(Change detection outputs)

↓↓↓

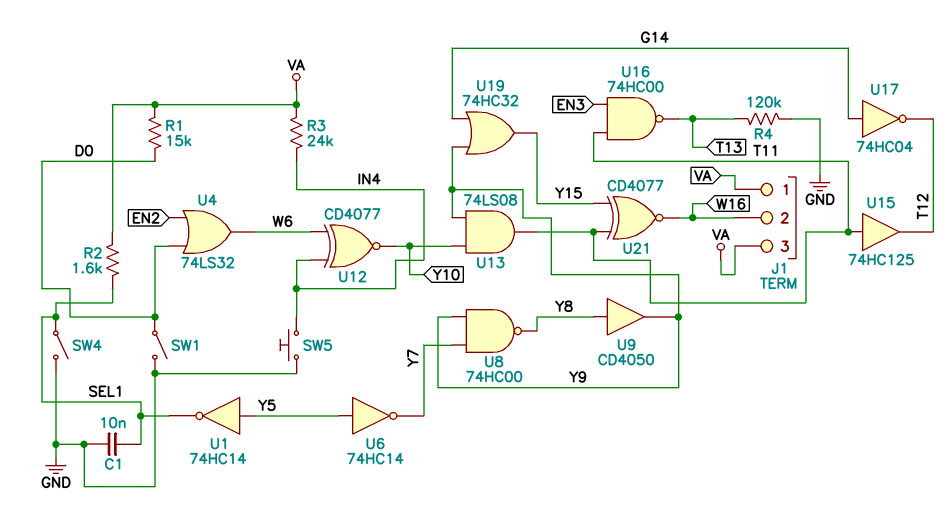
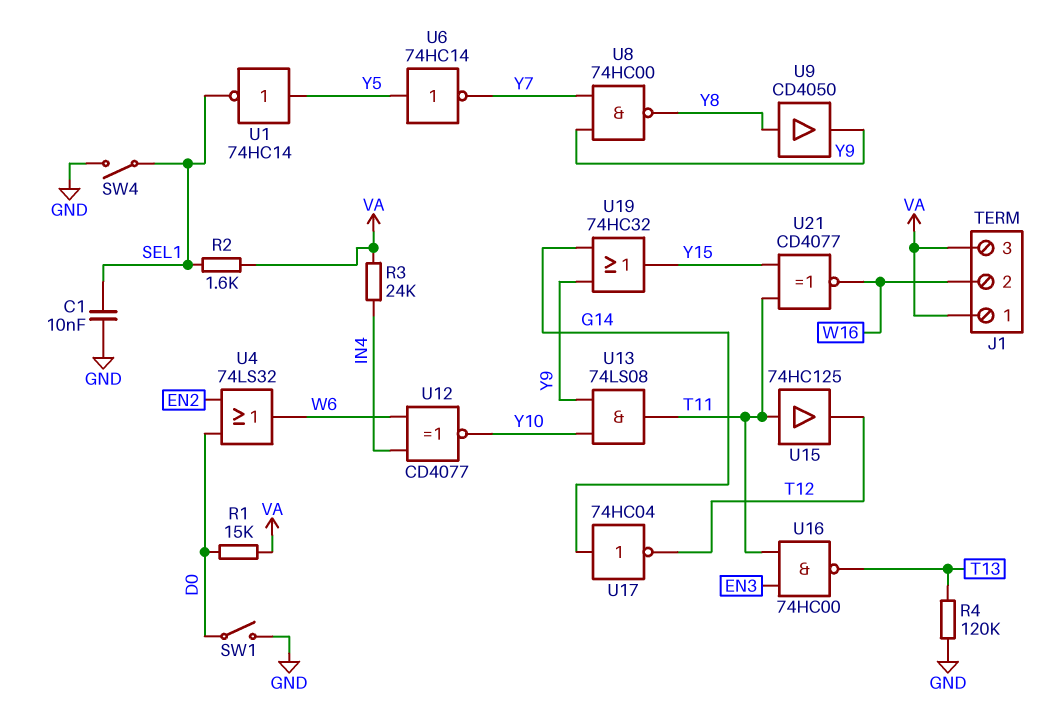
SW5: button (GND, IN4) -> none

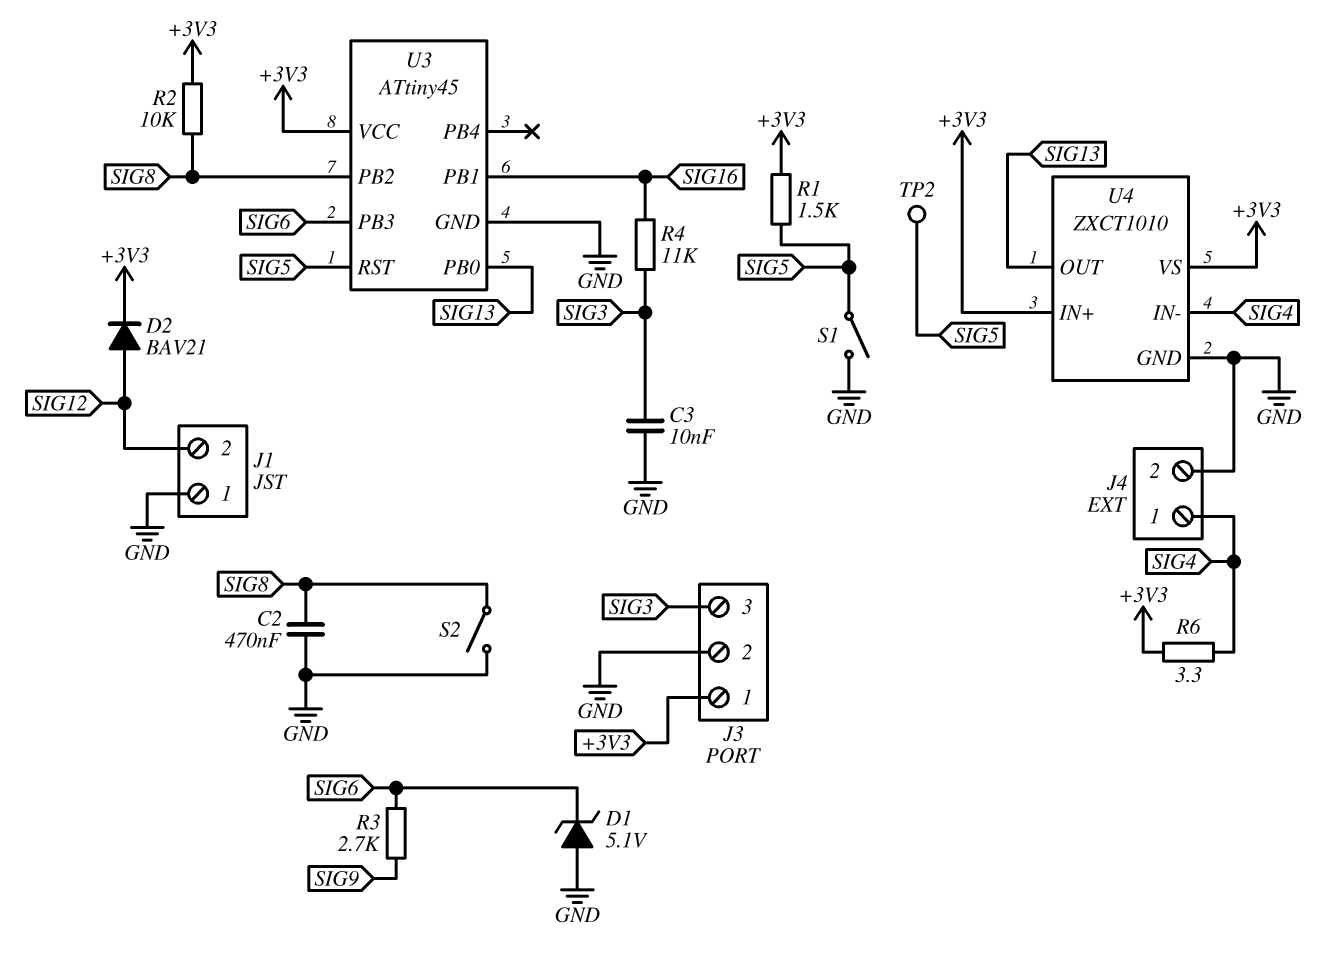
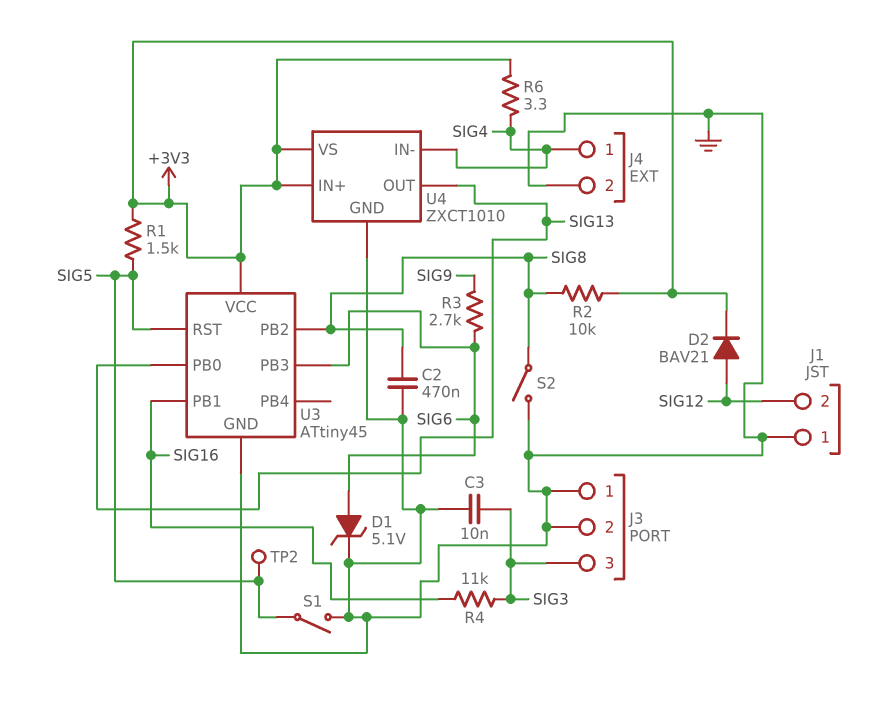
D1: zener 5.1V (A GND, K SIG6) -> zener 5.1V (A SIG6, K GND)
J3 pin 1: +3V3 -> GND

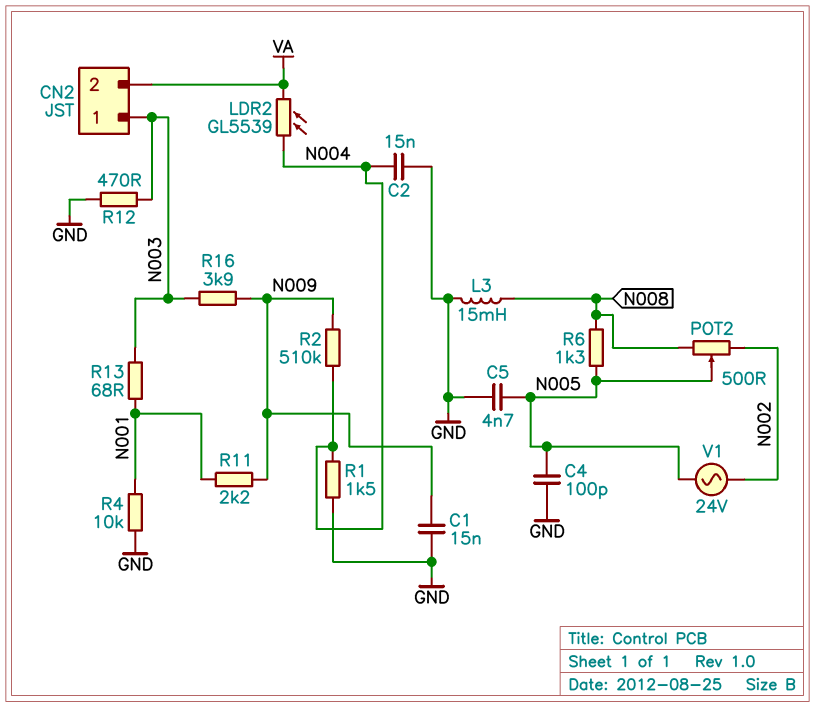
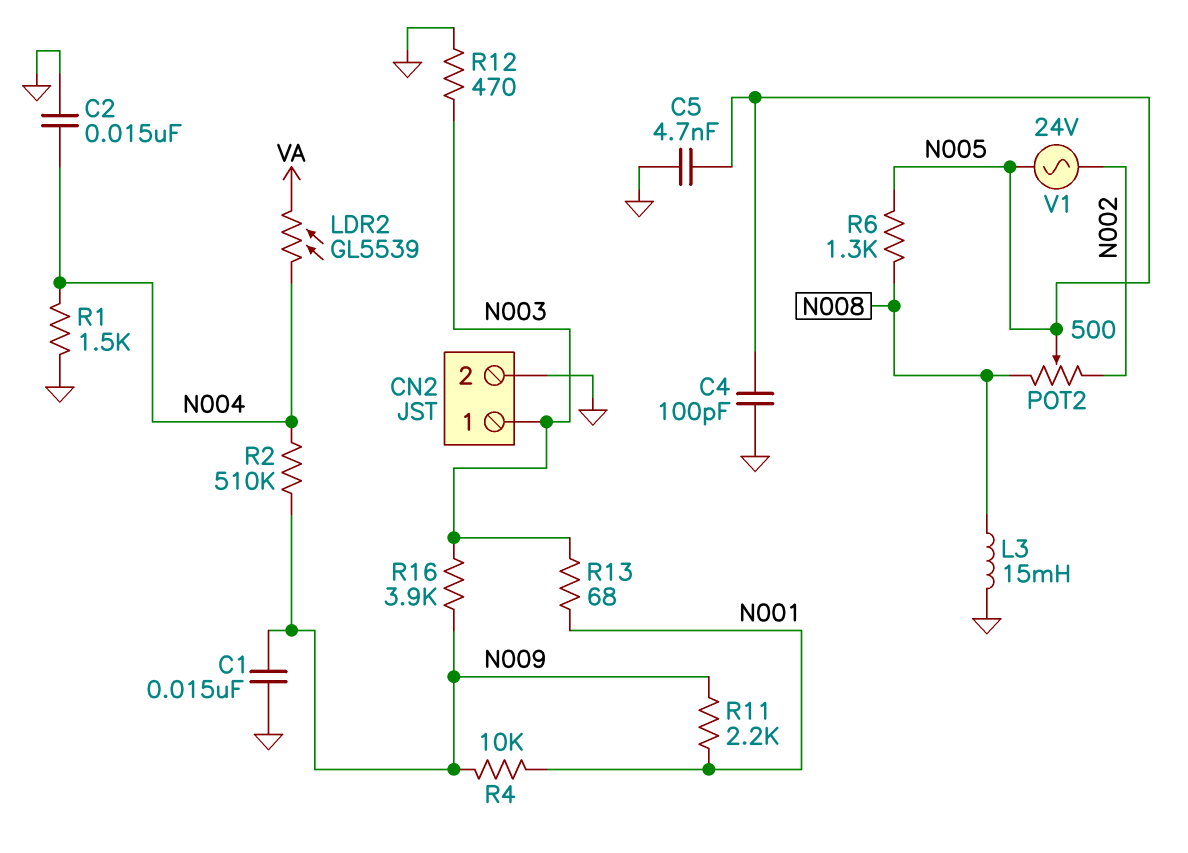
CN2 pin 2: VA -> GND
R4: 10k (GND, N001) -> 10k (N001, N009)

↑↑↑

ASSIGNMENT: Skipping the pictures, transcribe each line above exactly as it appears.

REPLY:
SW5: button (GND, IN4) -> none

D1: zener 5.1V (A GND, K SIG6) -> zener 5.1V (A SIG6, K GND)
J3 pin 1: +3V3 -> GND

CN2 pin 2: VA -> GND
R4: 10k (GND, N001) -> 10k (N001, N009)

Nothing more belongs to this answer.